WHAT YOU WILL DO: Only one span of the material below is wanted. Output it exactly, from the line with "R5: 1k (GND, IN3) -> 62k (GND, IN3)" through the line with "IC7: NOT (in W7, out T10) -> none", without any pictures.

THE RECORDS:
+ + + + +
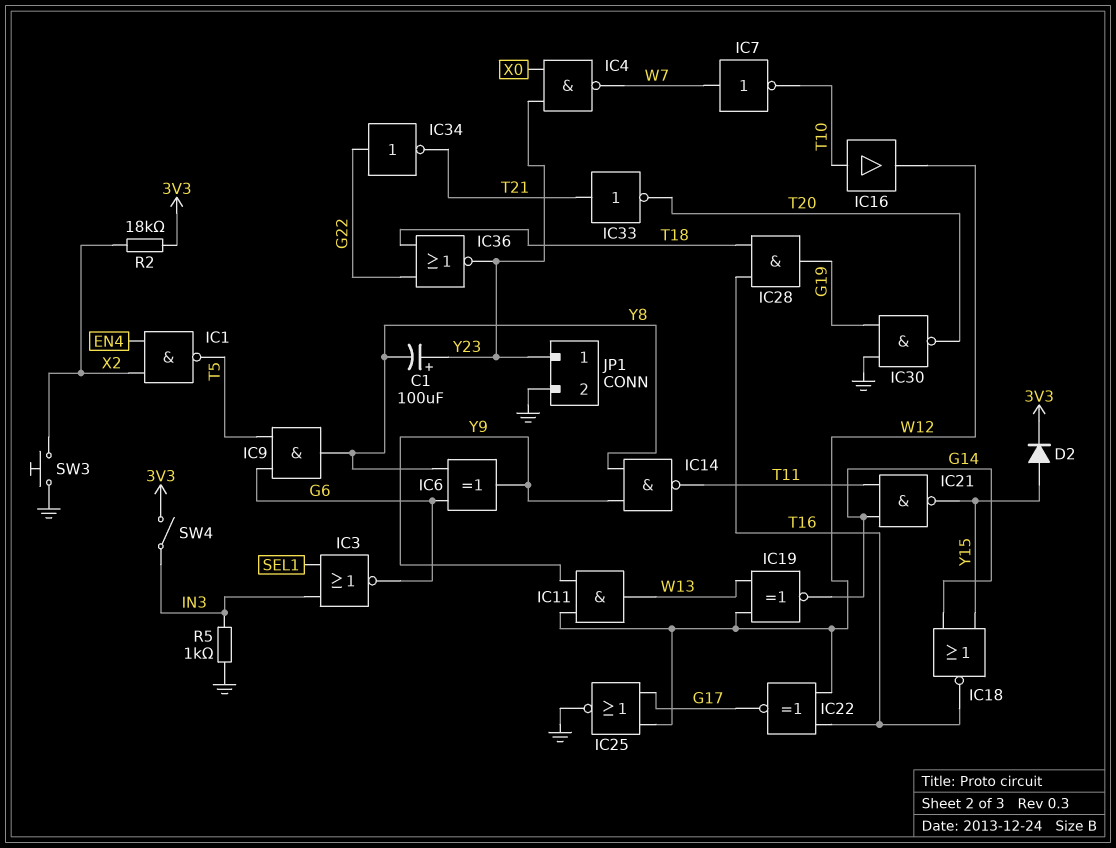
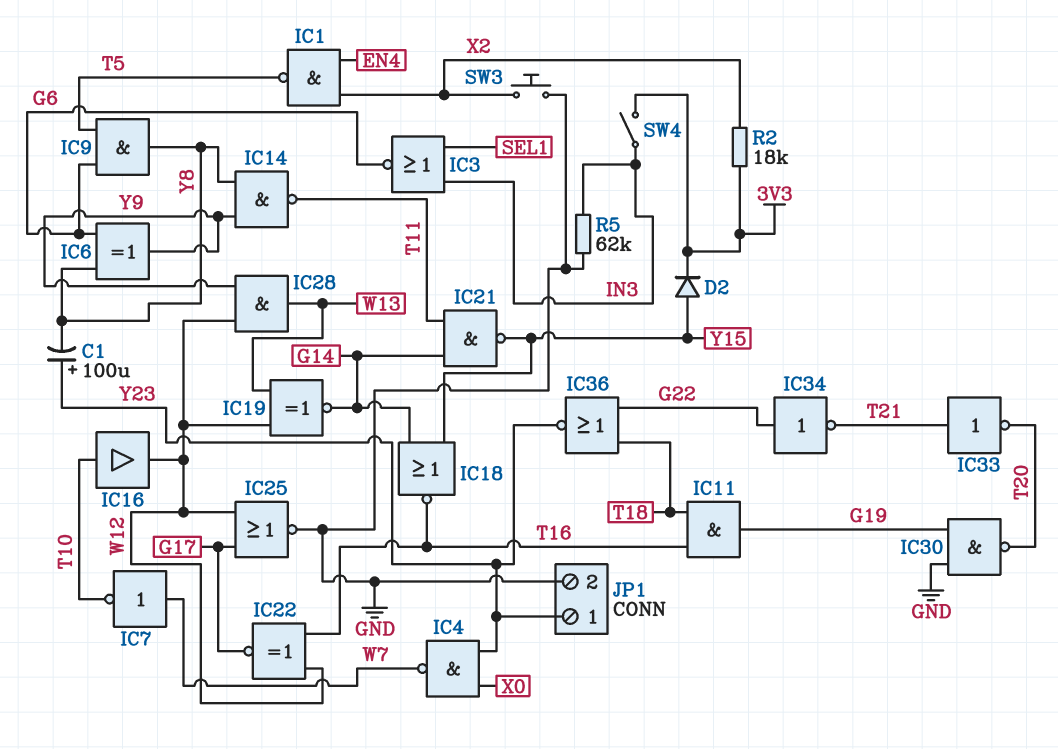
IC11: AND (in W12, in Y9, out W13) -> AND (in T16, in T18, out G19)
IC28: AND (in T16, in T18, out G19) -> AND (in W12, in Y9, out W13)
R5: 1k (GND, IN3) -> 62k (GND, IN3)

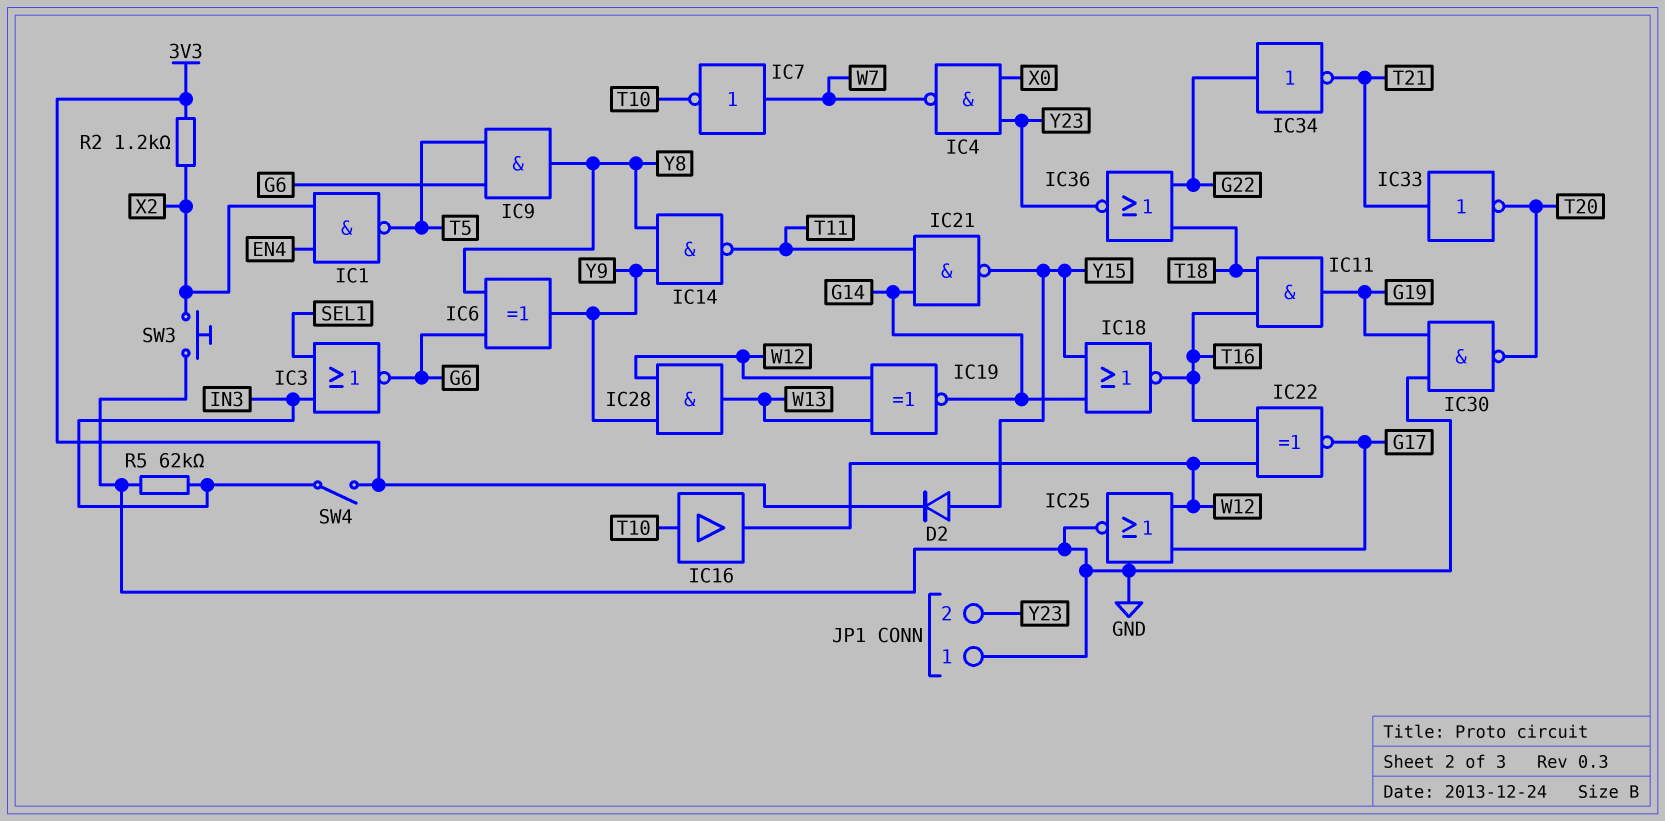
C1: 100uF (plus Y23, minus Y8) -> none
JP1 pin 1: Y23 -> GND
JP1 pin 2: GND -> Y23
R2: 18k (3V3, X2) -> 1.2k (3V3, X2)

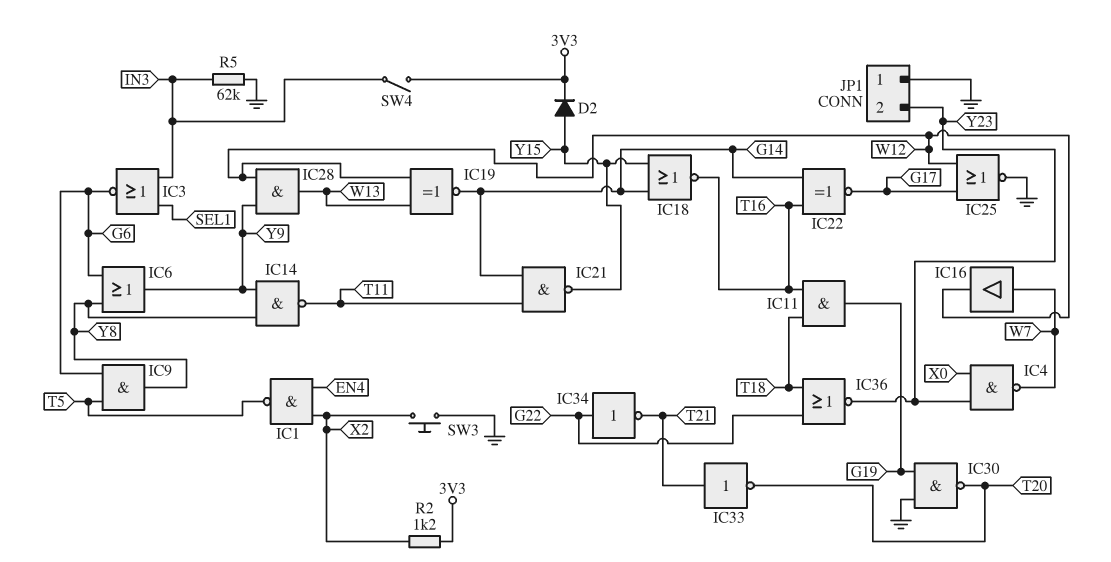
IC6: XOR (in G6, in Y8, out Y9) -> OR (in G6, in Y8, out Y9)
IC7: NOT (in W7, out T10) -> none
IC16: buffer (in T10, out W12) -> buffer (in W7, out W12)
IC22: XNOR (in T16, in W12, out G17) -> XNOR (in G14, in T16, out G17)

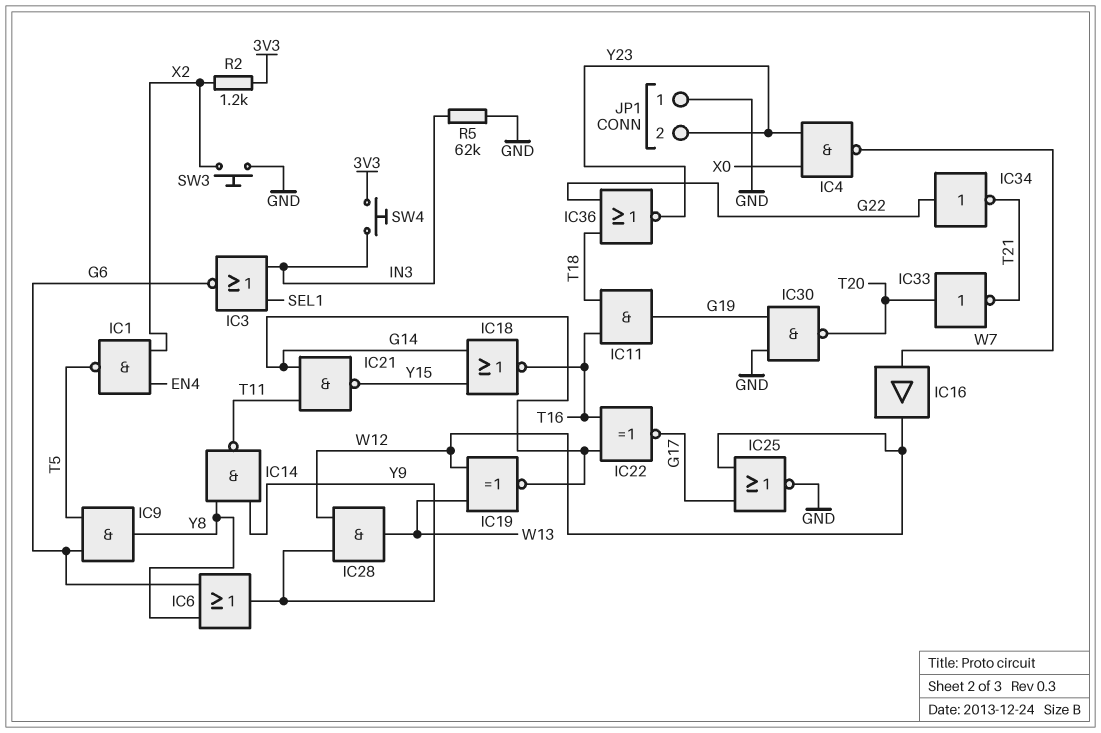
D2: diode (A Y15, K 3V3) -> none
IC33: NOT (in T21, out T20) -> NOT (in T20, out T21)
SW4: switch (3V3, IN3) -> button (3V3, IN3)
+ + + + +
SOLUTION FOR THIS EXERCISE:
R5: 1k (GND, IN3) -> 62k (GND, IN3)

C1: 100uF (plus Y23, minus Y8) -> none
JP1 pin 1: Y23 -> GND
JP1 pin 2: GND -> Y23
R2: 18k (3V3, X2) -> 1.2k (3V3, X2)

IC6: XOR (in G6, in Y8, out Y9) -> OR (in G6, in Y8, out Y9)
IC7: NOT (in W7, out T10) -> none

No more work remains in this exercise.